## THE TASK:
Word for word, restate the data that follows, omitting the images.

## RECORDS FOR THE TASK:

+ + +

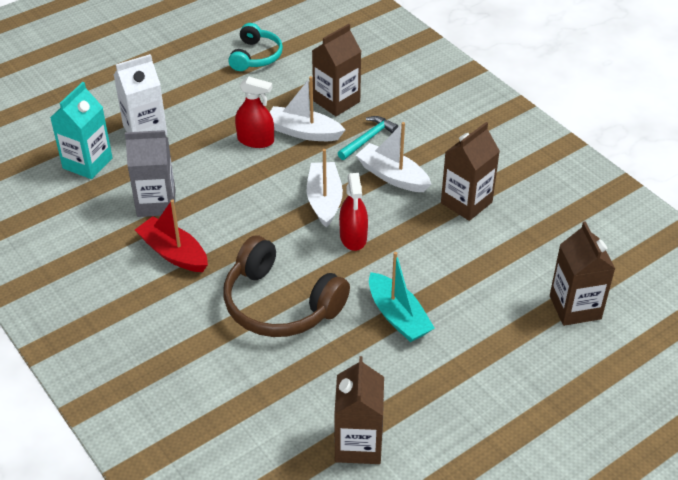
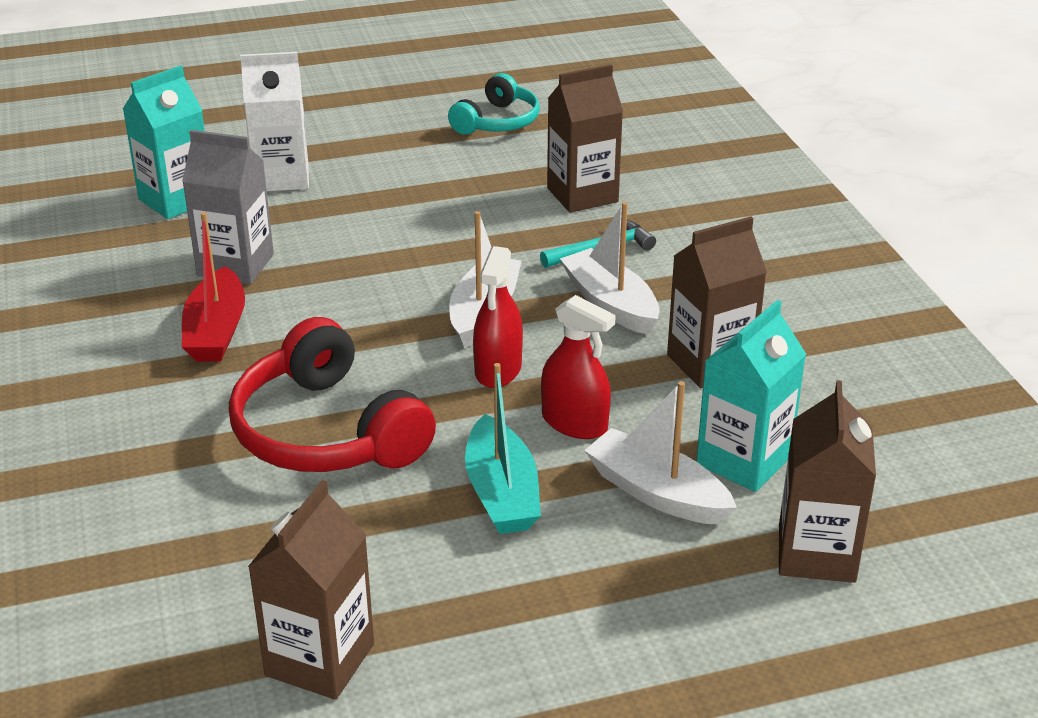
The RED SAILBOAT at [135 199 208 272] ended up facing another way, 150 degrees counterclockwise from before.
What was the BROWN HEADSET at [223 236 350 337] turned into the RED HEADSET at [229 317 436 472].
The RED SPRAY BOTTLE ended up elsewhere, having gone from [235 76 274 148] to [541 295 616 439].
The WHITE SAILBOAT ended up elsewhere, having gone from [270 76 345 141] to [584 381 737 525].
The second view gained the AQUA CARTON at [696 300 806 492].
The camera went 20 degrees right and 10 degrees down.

+ + +

## PROBLEM SOLUTION:
The RED SAILBOAT at [135 199 208 272] ended up facing another way, 150 degrees counterclockwise from before.
What was the BROWN HEADSET at [223 236 350 337] turned into the RED HEADSET at [229 317 436 472].
The RED SPRAY BOTTLE ended up elsewhere, having gone from [235 76 274 148] to [541 295 616 439].
The WHITE SAILBOAT ended up elsewhere, having gone from [270 76 345 141] to [584 381 737 525].
The second view gained the AQUA CARTON at [696 300 806 492].
The camera went 20 degrees right and 10 degrees down.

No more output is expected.